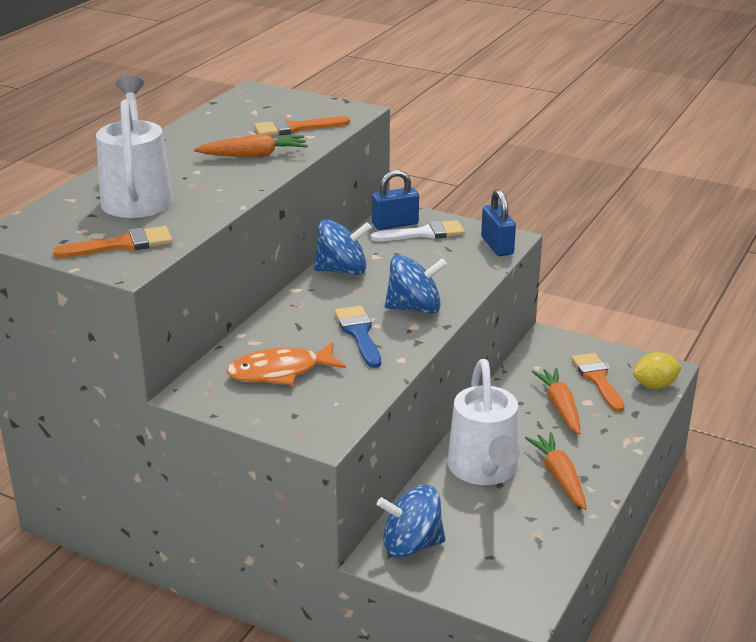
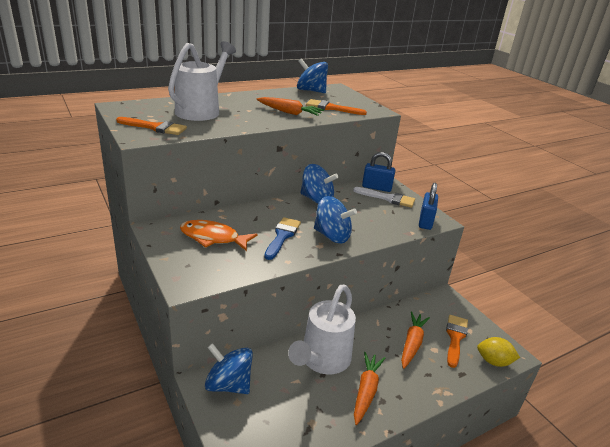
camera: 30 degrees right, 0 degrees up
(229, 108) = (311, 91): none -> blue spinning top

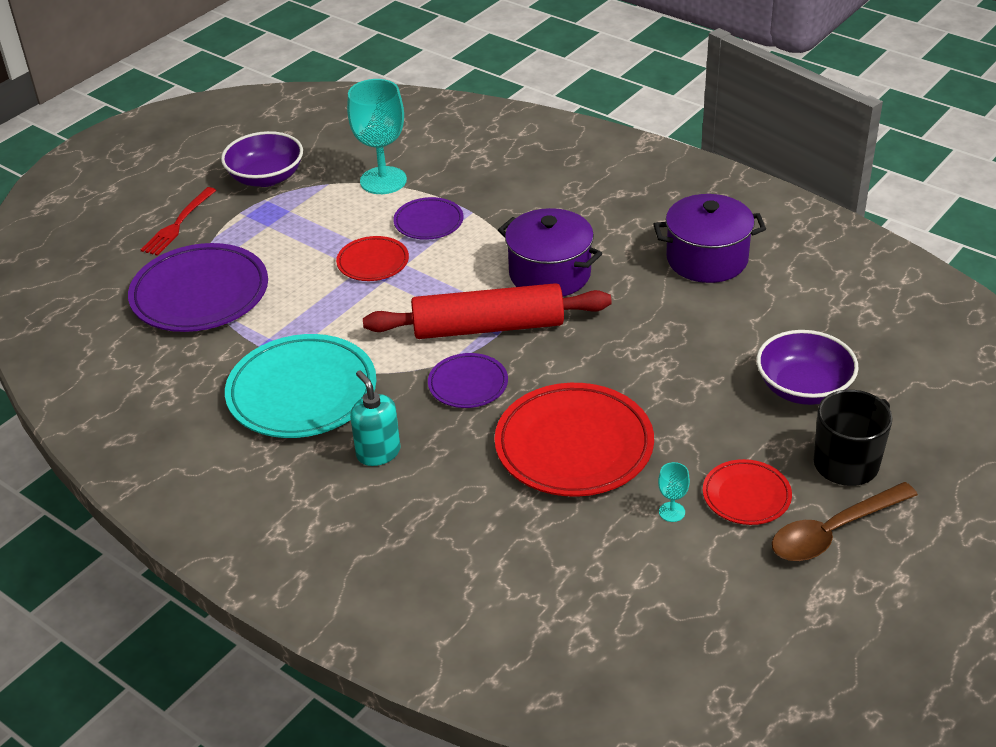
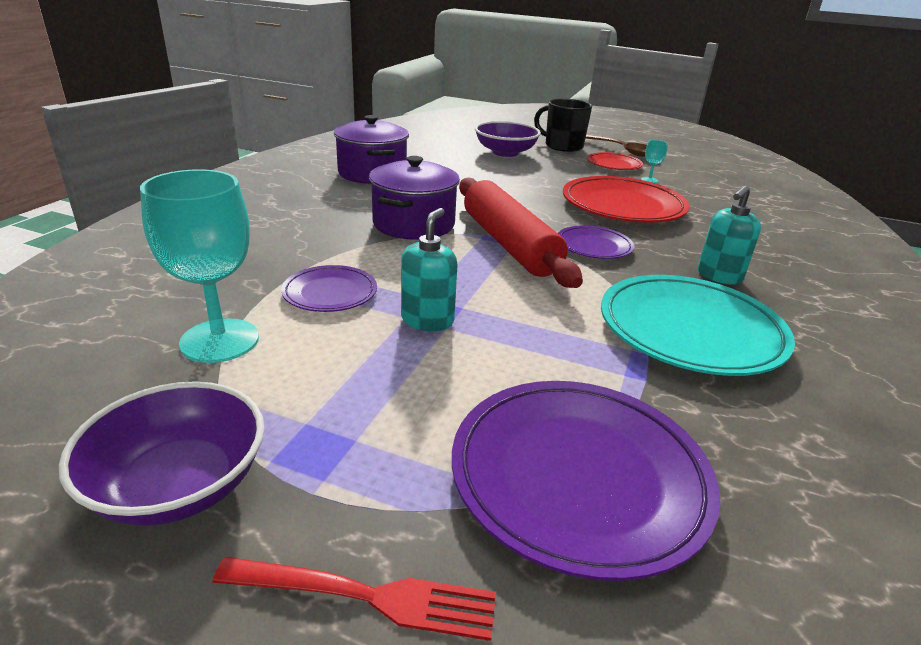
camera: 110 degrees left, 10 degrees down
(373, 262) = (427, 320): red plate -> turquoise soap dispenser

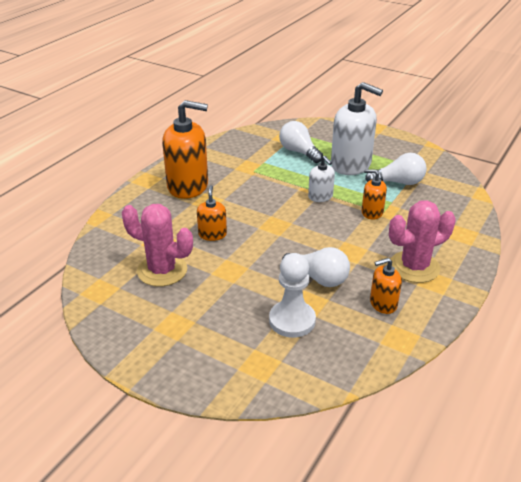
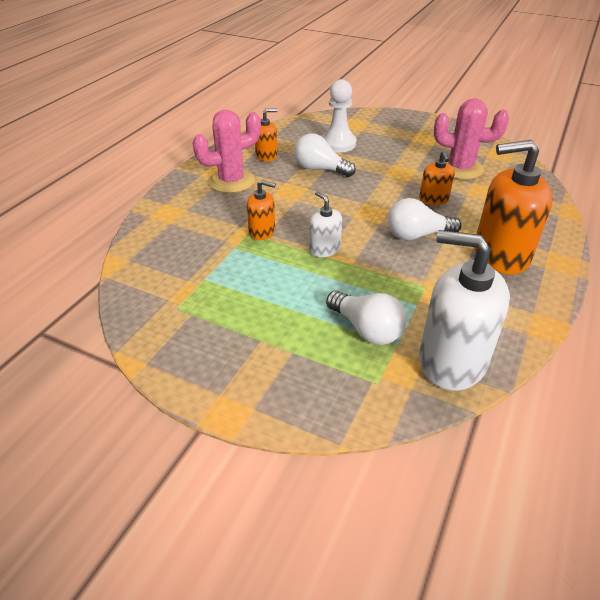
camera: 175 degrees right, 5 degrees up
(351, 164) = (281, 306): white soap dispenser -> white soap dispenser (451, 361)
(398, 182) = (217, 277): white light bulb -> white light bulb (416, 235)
|---|
WHAT TO PRODUCE =>
An exact, picture-free copy of the listing above is the goal; write it out now.

WRITTEN RESPONSE =>
camera: 30 degrees right, 0 degrees up
(229, 108) = (311, 91): none -> blue spinning top

camera: 110 degrees left, 10 degrees down
(373, 262) = (427, 320): red plate -> turquoise soap dispenser

camera: 175 degrees right, 5 degrees up
(351, 164) = (281, 306): white soap dispenser -> white soap dispenser (451, 361)
(398, 182) = (217, 277): white light bulb -> white light bulb (416, 235)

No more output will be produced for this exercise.